* Task prompt: Check each line of the material below for the word "grey". State how many lines have it, and nothing more.

* Exercise inputs:
= = =
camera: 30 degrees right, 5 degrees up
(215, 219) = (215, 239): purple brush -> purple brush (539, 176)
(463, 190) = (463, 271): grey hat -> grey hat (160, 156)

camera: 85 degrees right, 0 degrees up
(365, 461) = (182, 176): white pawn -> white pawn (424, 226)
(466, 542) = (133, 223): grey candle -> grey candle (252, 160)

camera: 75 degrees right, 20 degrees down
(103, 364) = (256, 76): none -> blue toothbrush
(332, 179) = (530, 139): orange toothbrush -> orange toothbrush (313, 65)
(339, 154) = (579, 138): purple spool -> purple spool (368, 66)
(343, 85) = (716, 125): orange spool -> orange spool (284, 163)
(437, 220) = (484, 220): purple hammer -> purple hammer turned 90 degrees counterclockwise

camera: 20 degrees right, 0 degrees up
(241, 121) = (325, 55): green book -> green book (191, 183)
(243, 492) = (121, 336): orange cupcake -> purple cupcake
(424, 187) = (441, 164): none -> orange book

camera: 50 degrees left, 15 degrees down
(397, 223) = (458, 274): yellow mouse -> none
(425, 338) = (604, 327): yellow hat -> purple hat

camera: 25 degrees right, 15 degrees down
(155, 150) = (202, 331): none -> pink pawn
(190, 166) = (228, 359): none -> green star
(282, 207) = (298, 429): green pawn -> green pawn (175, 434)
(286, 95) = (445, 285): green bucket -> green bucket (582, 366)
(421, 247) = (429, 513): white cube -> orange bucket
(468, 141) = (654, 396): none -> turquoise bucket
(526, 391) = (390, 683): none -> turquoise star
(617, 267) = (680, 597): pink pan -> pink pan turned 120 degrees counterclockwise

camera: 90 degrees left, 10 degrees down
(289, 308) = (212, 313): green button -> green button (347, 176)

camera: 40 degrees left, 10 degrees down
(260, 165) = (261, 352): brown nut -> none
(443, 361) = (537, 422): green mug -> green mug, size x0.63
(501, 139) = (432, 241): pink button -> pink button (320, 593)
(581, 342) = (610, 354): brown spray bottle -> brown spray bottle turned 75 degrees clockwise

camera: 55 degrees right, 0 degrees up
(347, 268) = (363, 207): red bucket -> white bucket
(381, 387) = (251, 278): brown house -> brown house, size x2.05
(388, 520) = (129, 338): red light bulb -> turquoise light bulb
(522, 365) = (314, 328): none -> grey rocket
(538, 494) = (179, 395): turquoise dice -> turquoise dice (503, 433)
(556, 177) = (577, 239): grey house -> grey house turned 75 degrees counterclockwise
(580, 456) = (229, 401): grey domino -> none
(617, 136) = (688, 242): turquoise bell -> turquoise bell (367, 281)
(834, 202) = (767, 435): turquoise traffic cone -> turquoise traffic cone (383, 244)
= = =
* Response: 5